* [Assigned task]: Down to the last line, retype the records below exactly and skip the pictures.

* [Supplied material]:
★ ★ ★ ★ ★ ★ ★

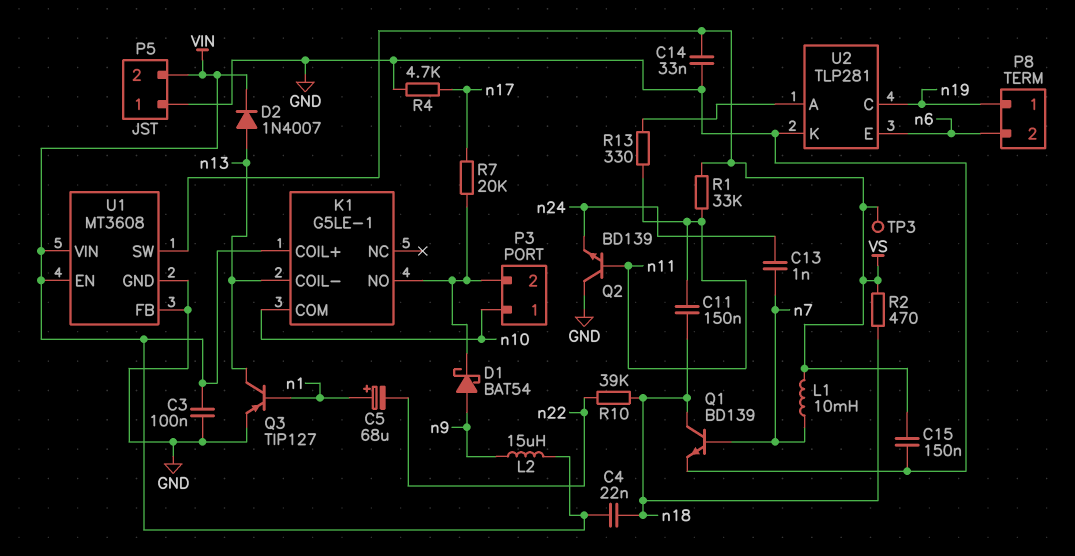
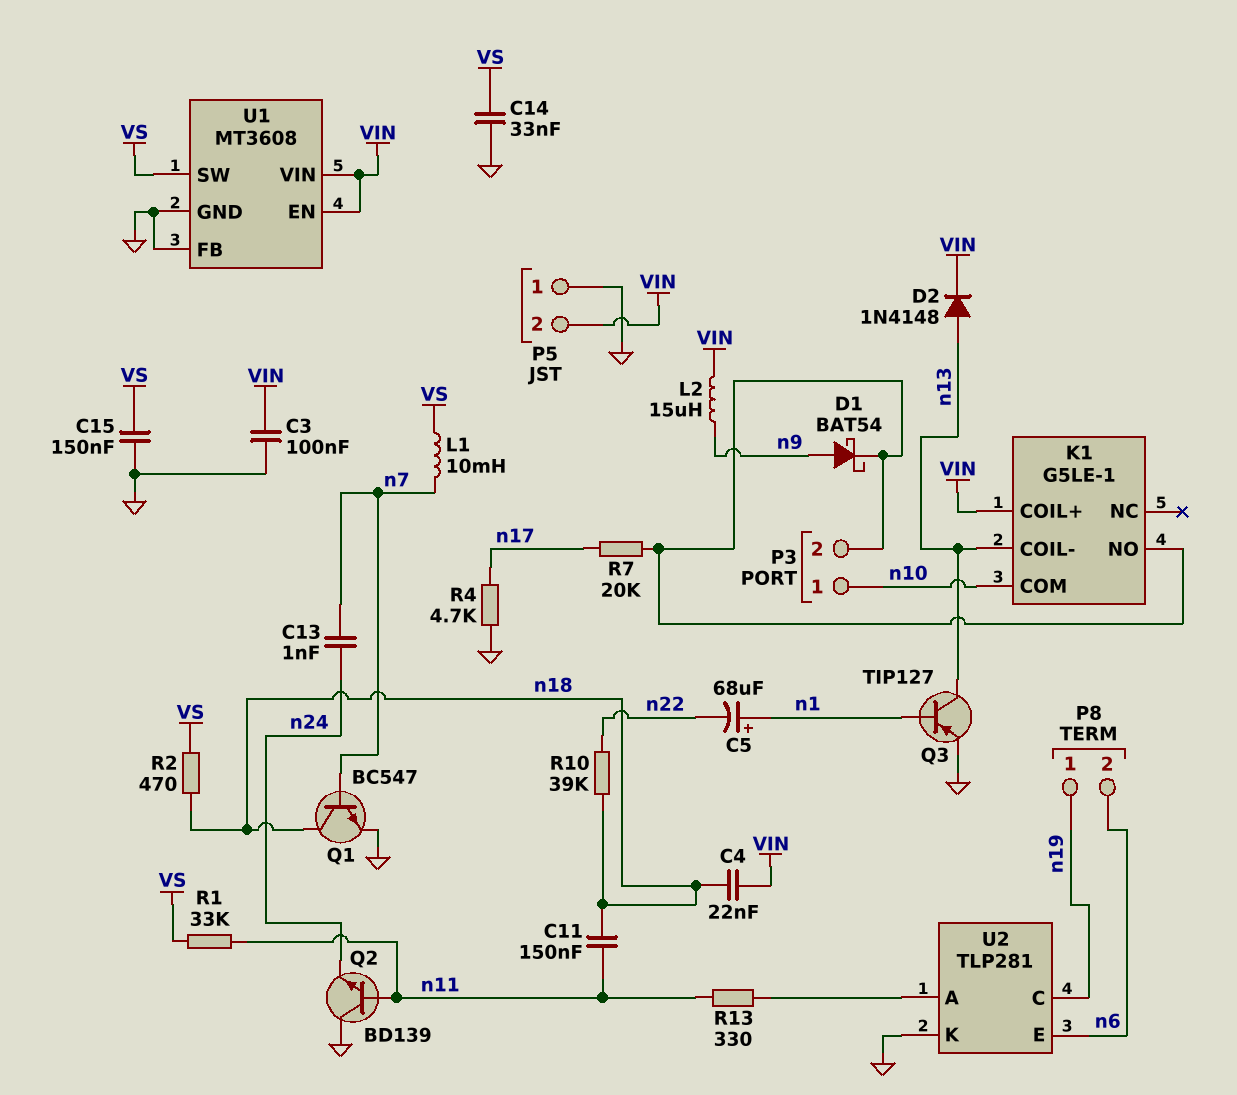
D2: diode 1N4007 (A n13, K VIN) -> diode 1N4148 (A n13, K VIN)
Q1: NPN BD139 (B n7, C n18, E GND) -> NPN BC547 (B n7, C n18, E GND)
TP3: test point (VS) -> none

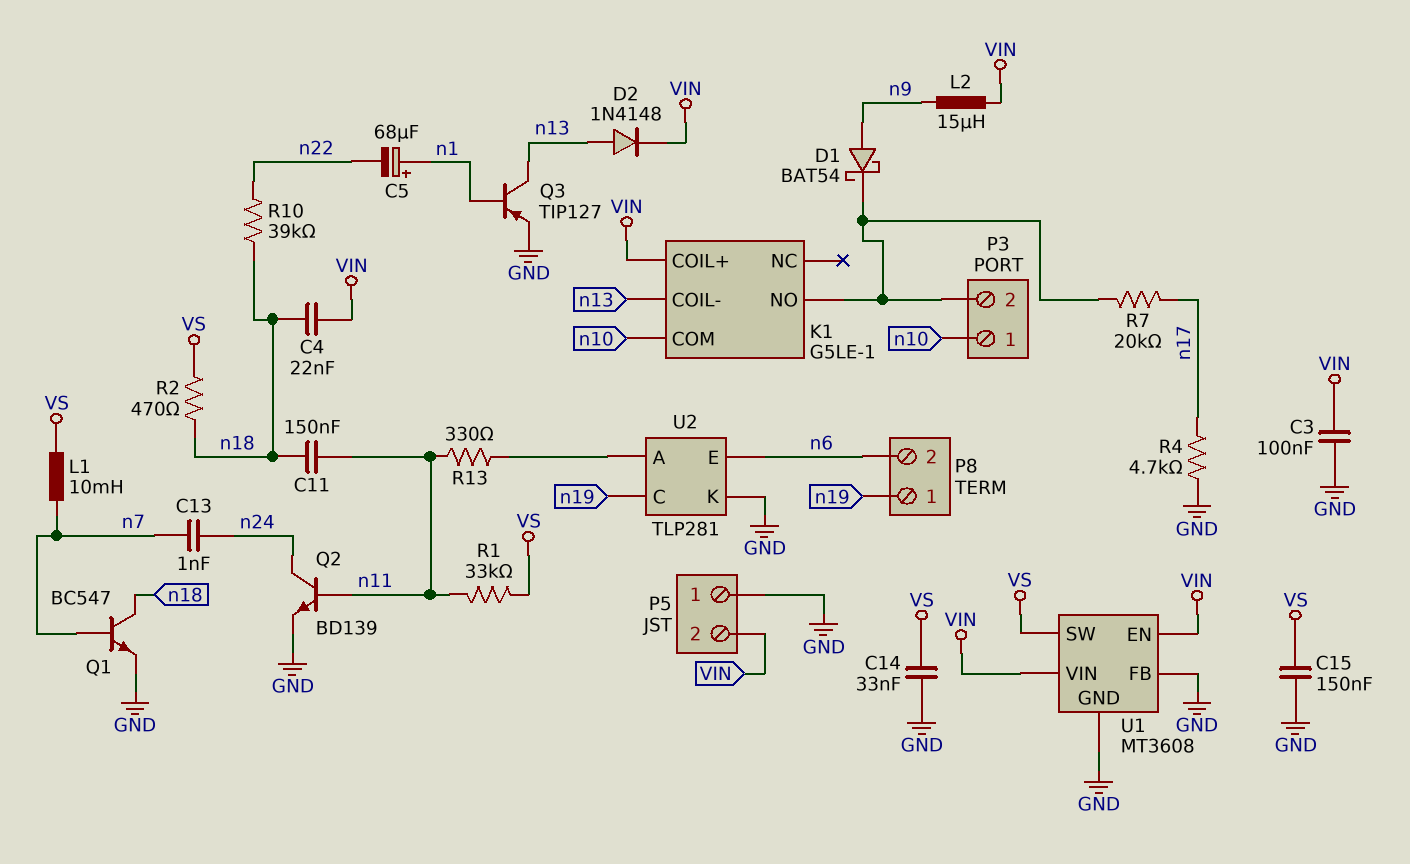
Q2: NPN BD139 (B n11, C GND, E n24) -> NPN BD139 (B n11, C n24, E GND)

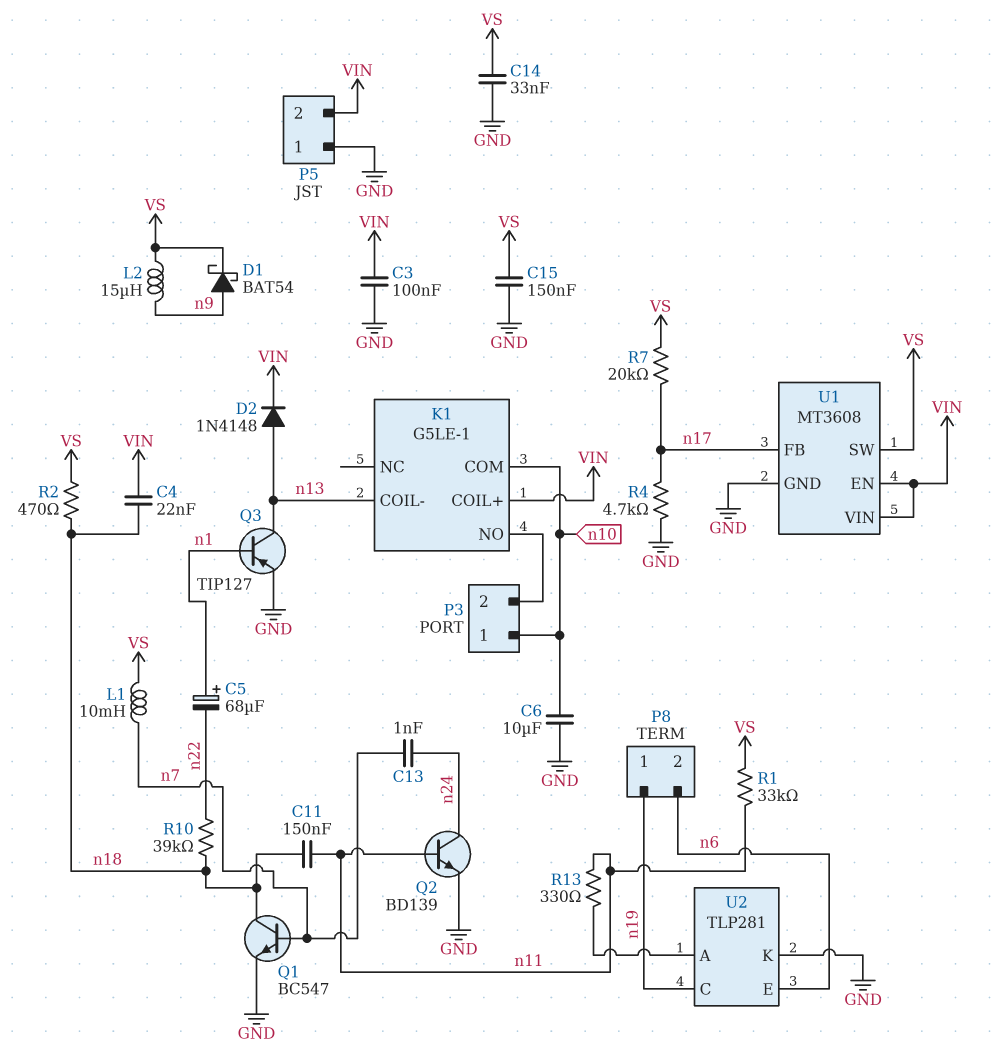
C6: none -> 10uF (GND, n10)
D1: schottky BAT54 (A n9, K K1/NO) -> schottky BAT54 (A n9, K VS)
L2: 15uH (VIN, n9) -> 15uH (VS, n9)
R7: 20k (K1/NO, n17) -> 20k (VS, n17)
U1 pin FB: GND -> n17

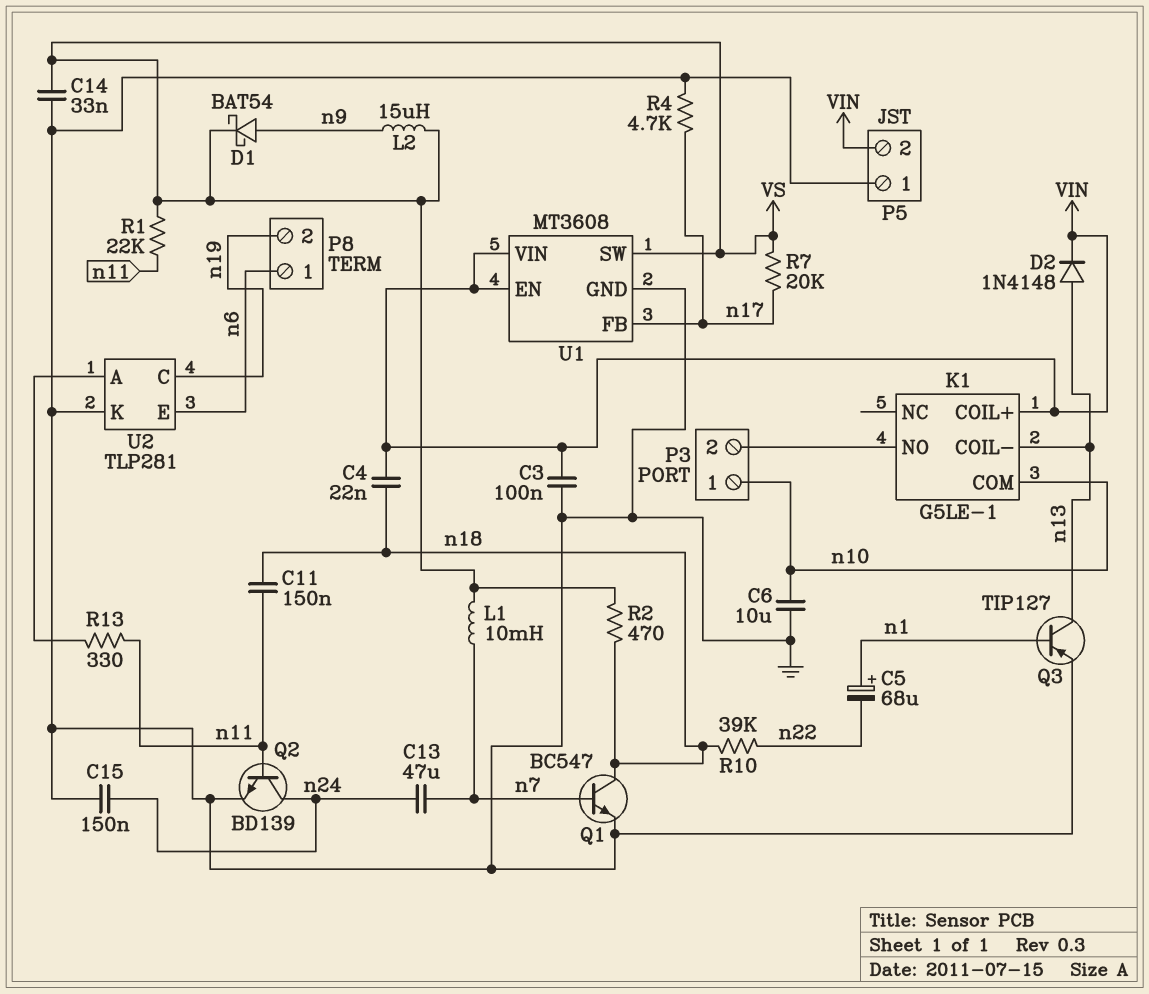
C13: 1nF (n7, n24) -> 47uF (n7, n24)
C15: 150nF (GND, VS) -> 150nF (GND, n24)
P8 pin 1: n19 -> n6
P8 pin 2: n6 -> n19
R1: 33k (VS, n11) -> 22k (VS, n11)

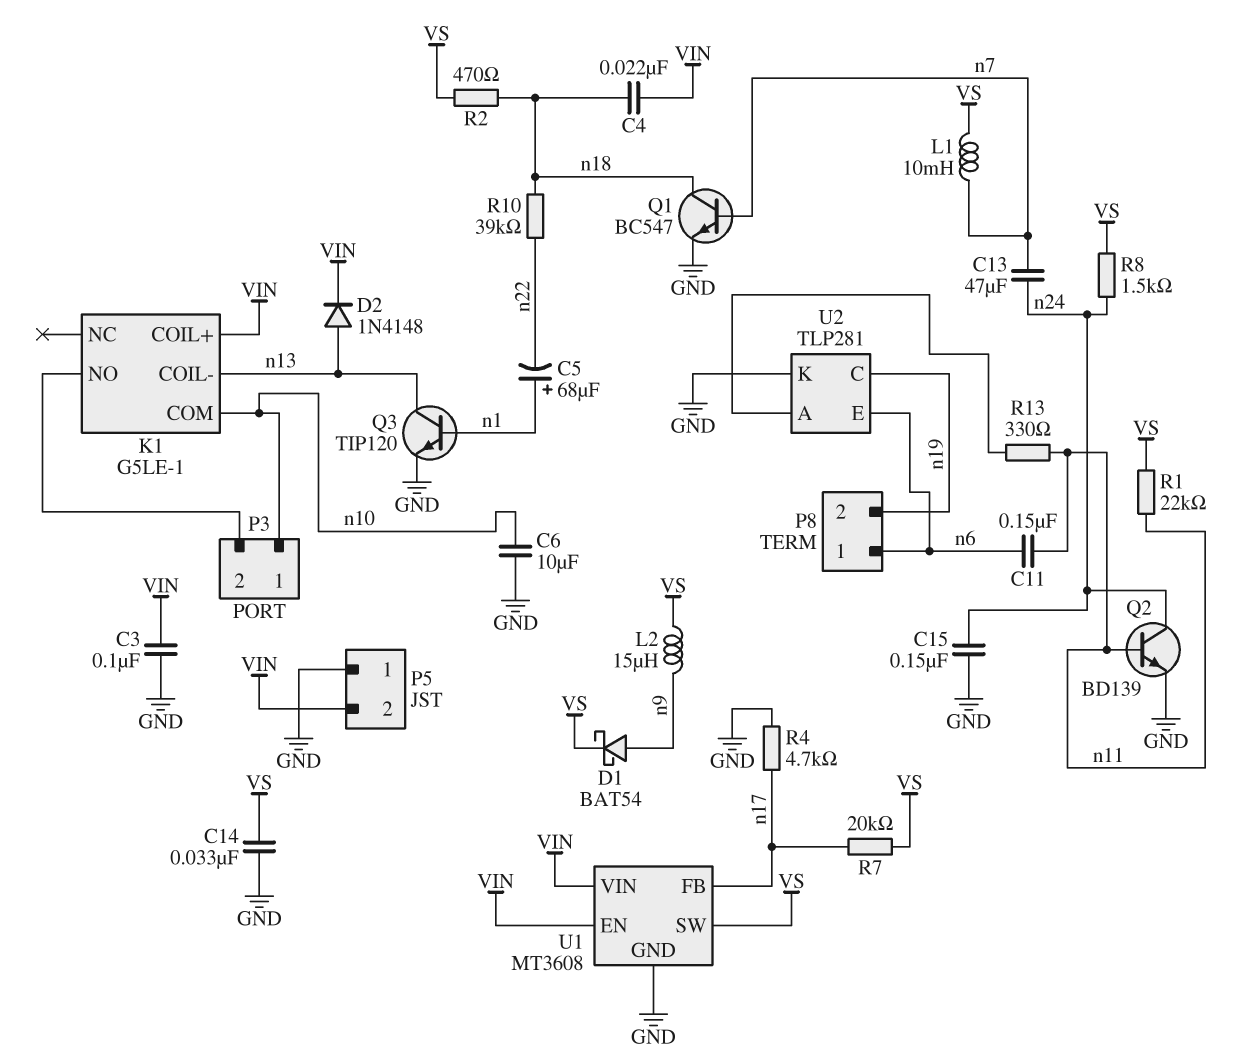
C11: 150nF (n11, n18) -> 150nF (n6, n11)
Q3: PNP TIP127 (B n1, C n13, E GND) -> NPN TIP120 (B n1, C n13, E GND)
R8: none -> 1.5k (VS, n24)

★ ★ ★ ★ ★ ★ ★

* [Exercise response]:
D2: diode 1N4007 (A n13, K VIN) -> diode 1N4148 (A n13, K VIN)
Q1: NPN BD139 (B n7, C n18, E GND) -> NPN BC547 (B n7, C n18, E GND)
TP3: test point (VS) -> none

Q2: NPN BD139 (B n11, C GND, E n24) -> NPN BD139 (B n11, C n24, E GND)

C6: none -> 10uF (GND, n10)
D1: schottky BAT54 (A n9, K K1/NO) -> schottky BAT54 (A n9, K VS)
L2: 15uH (VIN, n9) -> 15uH (VS, n9)
R7: 20k (K1/NO, n17) -> 20k (VS, n17)
U1 pin FB: GND -> n17

C13: 1nF (n7, n24) -> 47uF (n7, n24)
C15: 150nF (GND, VS) -> 150nF (GND, n24)
P8 pin 1: n19 -> n6
P8 pin 2: n6 -> n19
R1: 33k (VS, n11) -> 22k (VS, n11)

C11: 150nF (n11, n18) -> 150nF (n6, n11)
Q3: PNP TIP127 (B n1, C n13, E GND) -> NPN TIP120 (B n1, C n13, E GND)
R8: none -> 1.5k (VS, n24)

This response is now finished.